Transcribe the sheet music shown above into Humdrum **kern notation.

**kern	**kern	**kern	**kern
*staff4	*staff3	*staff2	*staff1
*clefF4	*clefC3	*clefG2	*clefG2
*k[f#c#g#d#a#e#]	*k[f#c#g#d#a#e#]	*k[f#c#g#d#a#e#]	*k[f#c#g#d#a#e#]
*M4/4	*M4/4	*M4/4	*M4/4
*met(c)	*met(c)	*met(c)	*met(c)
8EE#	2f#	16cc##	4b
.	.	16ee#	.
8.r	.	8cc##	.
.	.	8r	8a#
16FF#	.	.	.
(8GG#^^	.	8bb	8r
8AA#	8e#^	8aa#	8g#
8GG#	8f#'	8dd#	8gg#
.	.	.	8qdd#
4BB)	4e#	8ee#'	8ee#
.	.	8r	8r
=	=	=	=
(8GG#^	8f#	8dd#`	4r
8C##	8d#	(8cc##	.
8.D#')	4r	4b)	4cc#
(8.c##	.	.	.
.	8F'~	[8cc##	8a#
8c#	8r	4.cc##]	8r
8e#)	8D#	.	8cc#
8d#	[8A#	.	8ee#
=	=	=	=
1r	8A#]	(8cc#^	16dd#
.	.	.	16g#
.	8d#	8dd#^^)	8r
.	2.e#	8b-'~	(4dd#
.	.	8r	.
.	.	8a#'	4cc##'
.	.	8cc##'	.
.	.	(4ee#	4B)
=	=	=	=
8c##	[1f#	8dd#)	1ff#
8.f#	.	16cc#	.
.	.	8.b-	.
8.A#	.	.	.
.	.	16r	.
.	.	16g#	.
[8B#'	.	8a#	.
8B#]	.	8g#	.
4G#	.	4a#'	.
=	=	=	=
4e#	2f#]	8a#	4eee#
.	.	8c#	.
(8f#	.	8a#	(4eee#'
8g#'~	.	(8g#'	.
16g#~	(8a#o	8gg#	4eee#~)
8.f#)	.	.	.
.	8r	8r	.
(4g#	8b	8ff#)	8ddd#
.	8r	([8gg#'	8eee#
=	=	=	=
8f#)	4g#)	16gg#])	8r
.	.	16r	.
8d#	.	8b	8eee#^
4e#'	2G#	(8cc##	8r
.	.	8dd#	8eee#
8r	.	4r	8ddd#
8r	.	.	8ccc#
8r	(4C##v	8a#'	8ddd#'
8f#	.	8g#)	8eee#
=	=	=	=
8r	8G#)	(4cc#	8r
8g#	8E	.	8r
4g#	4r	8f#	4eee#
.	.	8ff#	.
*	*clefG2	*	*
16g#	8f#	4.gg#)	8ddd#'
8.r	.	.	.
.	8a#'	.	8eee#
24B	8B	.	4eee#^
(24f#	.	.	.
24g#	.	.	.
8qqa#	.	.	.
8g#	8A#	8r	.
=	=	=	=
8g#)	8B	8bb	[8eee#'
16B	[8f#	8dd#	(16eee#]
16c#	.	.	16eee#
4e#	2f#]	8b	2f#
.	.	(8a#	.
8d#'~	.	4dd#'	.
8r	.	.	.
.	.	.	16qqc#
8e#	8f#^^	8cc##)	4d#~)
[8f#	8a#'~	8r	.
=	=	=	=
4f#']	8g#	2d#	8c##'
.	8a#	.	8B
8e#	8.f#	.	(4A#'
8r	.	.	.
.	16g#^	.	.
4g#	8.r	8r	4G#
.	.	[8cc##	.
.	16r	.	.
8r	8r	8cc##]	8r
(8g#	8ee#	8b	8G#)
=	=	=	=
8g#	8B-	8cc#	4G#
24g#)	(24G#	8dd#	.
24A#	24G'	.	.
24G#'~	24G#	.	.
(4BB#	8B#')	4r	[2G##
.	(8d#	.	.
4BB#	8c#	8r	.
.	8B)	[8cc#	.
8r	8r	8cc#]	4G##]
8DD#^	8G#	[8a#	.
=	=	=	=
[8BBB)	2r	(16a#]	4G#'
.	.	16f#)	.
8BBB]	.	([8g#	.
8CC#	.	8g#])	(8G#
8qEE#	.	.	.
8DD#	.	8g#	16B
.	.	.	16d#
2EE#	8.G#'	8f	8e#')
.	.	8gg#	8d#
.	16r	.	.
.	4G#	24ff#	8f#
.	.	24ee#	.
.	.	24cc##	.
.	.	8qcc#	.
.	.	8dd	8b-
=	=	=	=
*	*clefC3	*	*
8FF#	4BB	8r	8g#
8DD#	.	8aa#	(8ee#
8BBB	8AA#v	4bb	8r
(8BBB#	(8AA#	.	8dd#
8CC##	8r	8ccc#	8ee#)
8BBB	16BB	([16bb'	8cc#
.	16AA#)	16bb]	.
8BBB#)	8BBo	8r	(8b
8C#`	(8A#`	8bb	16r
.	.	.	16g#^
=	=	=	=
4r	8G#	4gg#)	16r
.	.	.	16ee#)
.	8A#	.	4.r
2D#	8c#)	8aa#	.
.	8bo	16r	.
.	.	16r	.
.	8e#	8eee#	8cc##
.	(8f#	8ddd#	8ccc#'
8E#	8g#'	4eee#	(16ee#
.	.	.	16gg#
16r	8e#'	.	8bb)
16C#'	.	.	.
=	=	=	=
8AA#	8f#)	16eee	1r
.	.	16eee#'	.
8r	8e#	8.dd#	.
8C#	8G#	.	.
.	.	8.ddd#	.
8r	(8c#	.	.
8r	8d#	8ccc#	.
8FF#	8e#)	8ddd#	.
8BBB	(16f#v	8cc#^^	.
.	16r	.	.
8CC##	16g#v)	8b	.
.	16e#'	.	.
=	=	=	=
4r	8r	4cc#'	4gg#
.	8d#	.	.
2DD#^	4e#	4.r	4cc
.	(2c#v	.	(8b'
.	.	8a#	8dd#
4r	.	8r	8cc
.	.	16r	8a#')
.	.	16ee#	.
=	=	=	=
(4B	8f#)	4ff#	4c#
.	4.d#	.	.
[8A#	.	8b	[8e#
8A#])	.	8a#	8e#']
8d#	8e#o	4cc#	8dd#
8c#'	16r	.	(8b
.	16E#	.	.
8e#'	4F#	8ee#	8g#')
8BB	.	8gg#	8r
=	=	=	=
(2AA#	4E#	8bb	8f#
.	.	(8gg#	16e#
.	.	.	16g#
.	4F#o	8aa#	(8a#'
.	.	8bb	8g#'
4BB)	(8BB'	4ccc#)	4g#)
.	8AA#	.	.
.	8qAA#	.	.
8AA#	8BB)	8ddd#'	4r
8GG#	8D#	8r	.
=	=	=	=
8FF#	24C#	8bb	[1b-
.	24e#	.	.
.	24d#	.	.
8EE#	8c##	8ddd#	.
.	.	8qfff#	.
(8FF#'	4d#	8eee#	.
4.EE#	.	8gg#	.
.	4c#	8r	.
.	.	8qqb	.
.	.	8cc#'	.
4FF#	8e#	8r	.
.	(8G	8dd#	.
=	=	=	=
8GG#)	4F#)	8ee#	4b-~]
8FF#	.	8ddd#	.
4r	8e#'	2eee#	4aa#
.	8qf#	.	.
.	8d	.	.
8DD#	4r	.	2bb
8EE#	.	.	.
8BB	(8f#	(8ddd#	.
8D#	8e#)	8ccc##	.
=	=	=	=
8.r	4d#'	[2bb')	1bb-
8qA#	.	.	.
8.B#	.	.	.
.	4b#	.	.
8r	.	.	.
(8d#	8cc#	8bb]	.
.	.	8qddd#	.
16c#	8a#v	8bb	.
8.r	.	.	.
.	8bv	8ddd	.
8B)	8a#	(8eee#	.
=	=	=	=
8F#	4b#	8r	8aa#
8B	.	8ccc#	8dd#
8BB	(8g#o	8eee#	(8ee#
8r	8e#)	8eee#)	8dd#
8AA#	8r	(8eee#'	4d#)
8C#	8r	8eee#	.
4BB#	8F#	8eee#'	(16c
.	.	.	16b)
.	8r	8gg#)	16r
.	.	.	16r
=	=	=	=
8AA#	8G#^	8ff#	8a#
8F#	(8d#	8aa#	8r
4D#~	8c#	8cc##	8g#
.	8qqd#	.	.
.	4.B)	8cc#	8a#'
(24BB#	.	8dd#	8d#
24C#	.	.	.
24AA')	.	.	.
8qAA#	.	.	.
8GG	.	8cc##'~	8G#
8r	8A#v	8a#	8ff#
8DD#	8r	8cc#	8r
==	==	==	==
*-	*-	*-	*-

◆ **Your task**
Pick out each line in the rows above that contains the string "kern", treating uppercase and lowercase letters as different.

◆ **Task result**
Transcribe the sheet music shown above into Humdrum **kern notation.
**kern	**kern	**kern	**kern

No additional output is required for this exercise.